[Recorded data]

........

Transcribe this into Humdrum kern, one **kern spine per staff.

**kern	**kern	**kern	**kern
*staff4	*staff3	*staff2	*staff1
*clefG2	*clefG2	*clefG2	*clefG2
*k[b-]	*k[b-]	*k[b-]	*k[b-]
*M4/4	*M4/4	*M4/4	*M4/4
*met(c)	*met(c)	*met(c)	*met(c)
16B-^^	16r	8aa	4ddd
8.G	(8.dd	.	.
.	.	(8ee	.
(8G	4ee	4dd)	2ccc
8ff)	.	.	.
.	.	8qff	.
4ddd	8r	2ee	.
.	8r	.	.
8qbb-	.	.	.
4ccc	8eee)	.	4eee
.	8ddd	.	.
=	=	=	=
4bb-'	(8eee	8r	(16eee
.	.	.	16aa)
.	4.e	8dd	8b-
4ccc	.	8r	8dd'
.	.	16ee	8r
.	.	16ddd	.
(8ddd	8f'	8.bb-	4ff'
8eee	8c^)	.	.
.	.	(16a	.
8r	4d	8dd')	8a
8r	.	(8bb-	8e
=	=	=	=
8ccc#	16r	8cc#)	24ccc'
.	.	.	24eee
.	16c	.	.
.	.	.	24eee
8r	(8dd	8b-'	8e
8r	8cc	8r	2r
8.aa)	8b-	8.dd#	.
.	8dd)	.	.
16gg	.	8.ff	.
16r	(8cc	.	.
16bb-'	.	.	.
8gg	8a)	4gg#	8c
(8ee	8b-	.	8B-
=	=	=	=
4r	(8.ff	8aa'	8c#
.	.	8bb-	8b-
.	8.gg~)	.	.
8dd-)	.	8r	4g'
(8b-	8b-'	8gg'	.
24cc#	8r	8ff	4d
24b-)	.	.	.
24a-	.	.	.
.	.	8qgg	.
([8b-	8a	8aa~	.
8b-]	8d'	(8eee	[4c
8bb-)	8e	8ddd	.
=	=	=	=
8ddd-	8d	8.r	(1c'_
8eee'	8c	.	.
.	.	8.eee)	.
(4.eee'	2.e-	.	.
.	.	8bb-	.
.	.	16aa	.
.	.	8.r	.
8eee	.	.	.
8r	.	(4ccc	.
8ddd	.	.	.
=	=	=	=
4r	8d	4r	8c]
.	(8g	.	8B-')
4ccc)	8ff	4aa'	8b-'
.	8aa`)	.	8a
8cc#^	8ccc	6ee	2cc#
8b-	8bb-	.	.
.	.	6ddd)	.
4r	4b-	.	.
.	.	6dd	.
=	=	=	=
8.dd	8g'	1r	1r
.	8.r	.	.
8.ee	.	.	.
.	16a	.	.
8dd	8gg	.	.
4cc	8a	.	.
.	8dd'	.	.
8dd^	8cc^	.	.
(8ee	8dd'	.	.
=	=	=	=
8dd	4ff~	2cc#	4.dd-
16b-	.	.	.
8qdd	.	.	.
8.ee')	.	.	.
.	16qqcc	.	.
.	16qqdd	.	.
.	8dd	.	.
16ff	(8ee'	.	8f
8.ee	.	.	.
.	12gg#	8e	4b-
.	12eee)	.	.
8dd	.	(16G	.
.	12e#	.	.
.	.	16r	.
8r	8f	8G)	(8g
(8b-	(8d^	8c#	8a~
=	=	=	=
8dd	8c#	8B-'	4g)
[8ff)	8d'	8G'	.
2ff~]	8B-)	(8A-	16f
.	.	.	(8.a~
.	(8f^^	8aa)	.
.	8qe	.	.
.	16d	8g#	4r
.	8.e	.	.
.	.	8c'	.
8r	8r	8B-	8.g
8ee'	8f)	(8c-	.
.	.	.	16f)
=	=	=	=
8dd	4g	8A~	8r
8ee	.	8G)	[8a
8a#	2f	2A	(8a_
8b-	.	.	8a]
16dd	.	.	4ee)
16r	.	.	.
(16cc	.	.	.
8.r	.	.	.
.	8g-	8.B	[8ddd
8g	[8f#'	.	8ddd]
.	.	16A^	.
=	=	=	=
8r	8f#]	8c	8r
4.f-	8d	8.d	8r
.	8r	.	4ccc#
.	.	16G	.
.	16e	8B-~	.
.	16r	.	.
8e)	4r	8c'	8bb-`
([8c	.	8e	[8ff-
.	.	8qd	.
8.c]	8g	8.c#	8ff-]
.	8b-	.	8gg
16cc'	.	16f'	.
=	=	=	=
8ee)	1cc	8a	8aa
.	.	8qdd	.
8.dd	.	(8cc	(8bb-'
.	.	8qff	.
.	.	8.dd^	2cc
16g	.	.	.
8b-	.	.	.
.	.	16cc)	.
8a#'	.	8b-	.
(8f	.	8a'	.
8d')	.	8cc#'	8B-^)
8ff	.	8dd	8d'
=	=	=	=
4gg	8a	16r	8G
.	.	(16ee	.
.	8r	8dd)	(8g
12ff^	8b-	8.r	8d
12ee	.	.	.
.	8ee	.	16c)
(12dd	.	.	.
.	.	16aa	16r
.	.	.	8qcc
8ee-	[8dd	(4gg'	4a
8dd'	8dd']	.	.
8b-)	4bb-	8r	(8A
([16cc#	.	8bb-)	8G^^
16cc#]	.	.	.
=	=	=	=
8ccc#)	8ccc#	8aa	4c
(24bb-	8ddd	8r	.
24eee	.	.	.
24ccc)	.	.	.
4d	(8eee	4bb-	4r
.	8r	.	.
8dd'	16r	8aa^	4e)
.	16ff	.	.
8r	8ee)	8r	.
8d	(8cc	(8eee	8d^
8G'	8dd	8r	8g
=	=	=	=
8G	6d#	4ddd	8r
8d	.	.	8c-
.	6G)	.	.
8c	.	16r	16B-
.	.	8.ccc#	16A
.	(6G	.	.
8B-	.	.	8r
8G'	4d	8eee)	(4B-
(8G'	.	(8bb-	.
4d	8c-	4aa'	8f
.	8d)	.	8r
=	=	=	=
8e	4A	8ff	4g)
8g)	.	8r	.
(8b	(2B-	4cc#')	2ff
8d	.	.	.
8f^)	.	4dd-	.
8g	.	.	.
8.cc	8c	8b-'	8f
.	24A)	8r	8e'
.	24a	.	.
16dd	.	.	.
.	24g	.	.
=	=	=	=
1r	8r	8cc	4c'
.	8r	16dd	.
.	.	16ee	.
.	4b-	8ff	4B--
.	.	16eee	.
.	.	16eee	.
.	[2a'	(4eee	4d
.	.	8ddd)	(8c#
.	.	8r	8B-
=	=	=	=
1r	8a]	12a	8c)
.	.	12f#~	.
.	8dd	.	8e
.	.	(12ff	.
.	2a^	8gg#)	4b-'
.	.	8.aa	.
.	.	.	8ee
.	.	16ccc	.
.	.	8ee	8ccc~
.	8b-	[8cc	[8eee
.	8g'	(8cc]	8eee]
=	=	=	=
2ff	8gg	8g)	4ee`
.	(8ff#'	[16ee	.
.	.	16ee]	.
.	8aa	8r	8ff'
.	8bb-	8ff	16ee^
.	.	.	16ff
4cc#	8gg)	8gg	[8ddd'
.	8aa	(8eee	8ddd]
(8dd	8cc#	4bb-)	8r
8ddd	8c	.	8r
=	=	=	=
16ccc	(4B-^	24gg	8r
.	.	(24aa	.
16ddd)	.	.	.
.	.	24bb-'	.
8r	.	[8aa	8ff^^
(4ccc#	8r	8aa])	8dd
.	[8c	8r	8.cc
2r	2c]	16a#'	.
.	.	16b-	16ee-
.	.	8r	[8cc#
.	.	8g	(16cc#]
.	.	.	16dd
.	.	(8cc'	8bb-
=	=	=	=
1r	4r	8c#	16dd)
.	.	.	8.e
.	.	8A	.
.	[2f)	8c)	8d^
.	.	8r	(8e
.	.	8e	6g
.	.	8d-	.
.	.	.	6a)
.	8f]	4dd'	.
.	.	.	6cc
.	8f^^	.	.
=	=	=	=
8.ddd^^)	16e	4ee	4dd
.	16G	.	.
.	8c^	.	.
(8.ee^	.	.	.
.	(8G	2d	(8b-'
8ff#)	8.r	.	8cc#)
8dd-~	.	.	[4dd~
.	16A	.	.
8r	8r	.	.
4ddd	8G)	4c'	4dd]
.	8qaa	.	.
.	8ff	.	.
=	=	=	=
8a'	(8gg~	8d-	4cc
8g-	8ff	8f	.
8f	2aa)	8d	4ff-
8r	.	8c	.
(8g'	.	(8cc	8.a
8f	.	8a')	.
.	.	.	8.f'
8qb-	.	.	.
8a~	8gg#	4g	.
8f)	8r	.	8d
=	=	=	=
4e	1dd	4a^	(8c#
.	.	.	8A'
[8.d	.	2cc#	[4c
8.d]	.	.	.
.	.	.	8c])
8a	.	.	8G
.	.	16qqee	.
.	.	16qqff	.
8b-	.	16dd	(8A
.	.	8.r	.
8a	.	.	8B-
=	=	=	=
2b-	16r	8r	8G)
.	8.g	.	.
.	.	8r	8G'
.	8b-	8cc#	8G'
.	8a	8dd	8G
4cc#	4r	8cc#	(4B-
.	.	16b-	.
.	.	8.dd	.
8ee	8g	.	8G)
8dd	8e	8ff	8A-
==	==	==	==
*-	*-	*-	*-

........

GIVEN REQUEST =
Gather every line in the items above that contains the string "kern", matching case exactly.

WRITTEN RESPONSE =
Transcribe this into Humdrum kern, one **kern spine per staff.
**kern	**kern	**kern	**kern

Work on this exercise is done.